Write out the following records word for word, leaving every line unchanged.

Data listing:
══════════════════════════════
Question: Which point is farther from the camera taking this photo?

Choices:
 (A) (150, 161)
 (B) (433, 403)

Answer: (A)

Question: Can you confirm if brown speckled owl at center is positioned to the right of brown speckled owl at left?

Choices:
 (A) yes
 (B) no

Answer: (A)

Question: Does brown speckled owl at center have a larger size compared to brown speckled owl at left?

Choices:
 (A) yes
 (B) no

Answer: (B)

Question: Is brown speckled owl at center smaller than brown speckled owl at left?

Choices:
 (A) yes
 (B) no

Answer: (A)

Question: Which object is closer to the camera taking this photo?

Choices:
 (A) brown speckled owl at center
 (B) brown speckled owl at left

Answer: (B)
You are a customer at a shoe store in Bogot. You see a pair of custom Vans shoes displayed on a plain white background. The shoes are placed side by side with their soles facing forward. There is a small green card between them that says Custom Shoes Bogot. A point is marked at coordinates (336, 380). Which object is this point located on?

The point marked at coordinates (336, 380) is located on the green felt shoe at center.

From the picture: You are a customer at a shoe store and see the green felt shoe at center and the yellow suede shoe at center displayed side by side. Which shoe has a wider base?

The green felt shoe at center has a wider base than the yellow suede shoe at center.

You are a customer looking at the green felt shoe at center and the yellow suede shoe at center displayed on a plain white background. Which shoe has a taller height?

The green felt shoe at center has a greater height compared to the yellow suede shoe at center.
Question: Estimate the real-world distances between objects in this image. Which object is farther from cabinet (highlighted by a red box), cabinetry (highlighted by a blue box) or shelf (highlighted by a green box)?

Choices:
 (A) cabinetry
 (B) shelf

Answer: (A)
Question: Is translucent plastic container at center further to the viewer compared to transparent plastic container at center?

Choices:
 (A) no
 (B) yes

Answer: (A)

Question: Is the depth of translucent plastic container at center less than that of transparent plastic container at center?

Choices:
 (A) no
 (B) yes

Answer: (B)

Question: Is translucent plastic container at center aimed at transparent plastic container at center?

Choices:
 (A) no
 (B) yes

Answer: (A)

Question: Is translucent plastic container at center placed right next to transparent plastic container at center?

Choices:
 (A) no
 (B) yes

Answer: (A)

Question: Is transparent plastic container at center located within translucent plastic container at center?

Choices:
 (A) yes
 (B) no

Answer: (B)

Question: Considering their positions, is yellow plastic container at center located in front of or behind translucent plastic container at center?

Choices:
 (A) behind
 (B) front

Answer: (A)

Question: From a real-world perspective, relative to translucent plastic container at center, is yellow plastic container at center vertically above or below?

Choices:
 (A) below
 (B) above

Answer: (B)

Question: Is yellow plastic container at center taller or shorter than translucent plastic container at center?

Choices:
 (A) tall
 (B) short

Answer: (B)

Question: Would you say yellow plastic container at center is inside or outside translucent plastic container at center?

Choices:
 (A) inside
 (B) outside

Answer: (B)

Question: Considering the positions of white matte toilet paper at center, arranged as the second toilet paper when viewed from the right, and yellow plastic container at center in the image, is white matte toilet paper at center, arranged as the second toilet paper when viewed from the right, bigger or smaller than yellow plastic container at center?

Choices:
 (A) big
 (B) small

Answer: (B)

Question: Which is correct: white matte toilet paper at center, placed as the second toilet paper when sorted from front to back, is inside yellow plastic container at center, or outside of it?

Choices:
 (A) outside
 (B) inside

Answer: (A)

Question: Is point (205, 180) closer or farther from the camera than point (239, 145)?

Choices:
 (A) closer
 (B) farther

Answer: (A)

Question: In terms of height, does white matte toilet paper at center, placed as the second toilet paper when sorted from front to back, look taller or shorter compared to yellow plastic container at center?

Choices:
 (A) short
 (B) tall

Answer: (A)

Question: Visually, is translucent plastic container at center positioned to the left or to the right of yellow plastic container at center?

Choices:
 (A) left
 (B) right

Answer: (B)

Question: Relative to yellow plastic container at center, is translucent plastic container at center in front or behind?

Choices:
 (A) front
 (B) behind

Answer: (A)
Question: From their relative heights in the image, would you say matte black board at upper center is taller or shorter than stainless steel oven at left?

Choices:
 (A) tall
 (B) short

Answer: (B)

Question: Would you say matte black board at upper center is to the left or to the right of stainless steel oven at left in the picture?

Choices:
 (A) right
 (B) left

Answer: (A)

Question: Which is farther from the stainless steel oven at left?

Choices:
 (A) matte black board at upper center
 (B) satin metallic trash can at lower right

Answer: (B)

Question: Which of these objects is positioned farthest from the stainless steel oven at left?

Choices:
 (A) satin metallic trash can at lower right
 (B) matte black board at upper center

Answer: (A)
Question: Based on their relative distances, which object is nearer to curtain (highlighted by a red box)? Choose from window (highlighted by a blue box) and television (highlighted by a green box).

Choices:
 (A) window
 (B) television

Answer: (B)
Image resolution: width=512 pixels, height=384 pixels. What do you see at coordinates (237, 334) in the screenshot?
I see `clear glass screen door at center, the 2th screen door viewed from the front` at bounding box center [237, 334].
══════════════════════════════
Result of the exercise:
Question: Which point is farther from the camera taking this photo?

Choices:
 (A) (150, 161)
 (B) (433, 403)

Answer: (A)

Question: Can you confirm if brown speckled owl at center is positioned to the right of brown speckled owl at left?

Choices:
 (A) yes
 (B) no

Answer: (A)

Question: Does brown speckled owl at center have a larger size compared to brown speckled owl at left?

Choices:
 (A) yes
 (B) no

Answer: (B)

Question: Is brown speckled owl at center smaller than brown speckled owl at left?

Choices:
 (A) yes
 (B) no

Answer: (A)

Question: Which object is closer to the camera taking this photo?

Choices:
 (A) brown speckled owl at center
 (B) brown speckled owl at left

Answer: (B)
You are a customer at a shoe store in Bogot. You see a pair of custom Vans shoes displayed on a plain white background. The shoes are placed side by side with their soles facing forward. There is a small green card between them that says Custom Shoes Bogot. A point is marked at coordinates (336, 380). Which object is this point located on?

The point marked at coordinates (336, 380) is located on the green felt shoe at center.

From the picture: You are a customer at a shoe store and see the green felt shoe at center and the yellow suede shoe at center displayed side by side. Which shoe has a wider base?

The green felt shoe at center has a wider base than the yellow suede shoe at center.

You are a customer looking at the green felt shoe at center and the yellow suede shoe at center displayed on a plain white background. Which shoe has a taller height?

The green felt shoe at center has a greater height compared to the yellow suede shoe at center.
Question: Estimate the real-world distances between objects in this image. Which object is farther from cabinet (highlighted by a red box), cabinetry (highlighted by a blue box) or shelf (highlighted by a green box)?

Choices:
 (A) cabinetry
 (B) shelf

Answer: (A)
Question: Is translucent plastic container at center further to the viewer compared to transparent plastic container at center?

Choices:
 (A) no
 (B) yes

Answer: (A)

Question: Is the depth of translucent plastic container at center less than that of transparent plastic container at center?

Choices:
 (A) no
 (B) yes

Answer: (B)

Question: Is translucent plastic container at center aimed at transparent plastic container at center?

Choices:
 (A) no
 (B) yes

Answer: (A)

Question: Is translucent plastic container at center placed right next to transparent plastic container at center?

Choices:
 (A) no
 (B) yes

Answer: (A)

Question: Is transparent plastic container at center located within translucent plastic container at center?

Choices:
 (A) yes
 (B) no

Answer: (B)

Question: Considering their positions, is yellow plastic container at center located in front of or behind translucent plastic container at center?

Choices:
 (A) behind
 (B) front

Answer: (A)

Question: From a real-world perspective, relative to translucent plastic container at center, is yellow plastic container at center vertically above or below?

Choices:
 (A) below
 (B) above

Answer: (B)

Question: Is yellow plastic container at center taller or shorter than translucent plastic container at center?

Choices:
 (A) tall
 (B) short

Answer: (B)

Question: Would you say yellow plastic container at center is inside or outside translucent plastic container at center?

Choices:
 (A) inside
 (B) outside

Answer: (B)

Question: Considering the positions of white matte toilet paper at center, arranged as the second toilet paper when viewed from the right, and yellow plastic container at center in the image, is white matte toilet paper at center, arranged as the second toilet paper when viewed from the right, bigger or smaller than yellow plastic container at center?

Choices:
 (A) big
 (B) small

Answer: (B)

Question: Which is correct: white matte toilet paper at center, placed as the second toilet paper when sorted from front to back, is inside yellow plastic container at center, or outside of it?

Choices:
 (A) outside
 (B) inside

Answer: (A)

Question: Is point (205, 180) closer or farther from the camera than point (239, 145)?

Choices:
 (A) closer
 (B) farther

Answer: (A)

Question: In terms of height, does white matte toilet paper at center, placed as the second toilet paper when sorted from front to back, look taller or shorter compared to yellow plastic container at center?

Choices:
 (A) short
 (B) tall

Answer: (A)

Question: Visually, is translucent plastic container at center positioned to the left or to the right of yellow plastic container at center?

Choices:
 (A) left
 (B) right

Answer: (B)

Question: Relative to yellow plastic container at center, is translucent plastic container at center in front or behind?

Choices:
 (A) front
 (B) behind

Answer: (A)
Question: From their relative heights in the image, would you say matte black board at upper center is taller or shorter than stainless steel oven at left?

Choices:
 (A) tall
 (B) short

Answer: (B)

Question: Would you say matte black board at upper center is to the left or to the right of stainless steel oven at left in the picture?

Choices:
 (A) right
 (B) left

Answer: (A)

Question: Which is farther from the stainless steel oven at left?

Choices:
 (A) matte black board at upper center
 (B) satin metallic trash can at lower right

Answer: (B)

Question: Which of these objects is positioned farthest from the stainless steel oven at left?

Choices:
 (A) satin metallic trash can at lower right
 (B) matte black board at upper center

Answer: (A)
Question: Based on their relative distances, which object is nearer to curtain (highlighted by a red box)? Choose from window (highlighted by a blue box) and television (highlighted by a green box).

Choices:
 (A) window
 (B) television

Answer: (B)
Image resolution: width=512 pixels, height=384 pixels. What do you see at coordinates (237, 334) in the screenshot?
I see `clear glass screen door at center, the 2th screen door viewed from the front` at bounding box center [237, 334].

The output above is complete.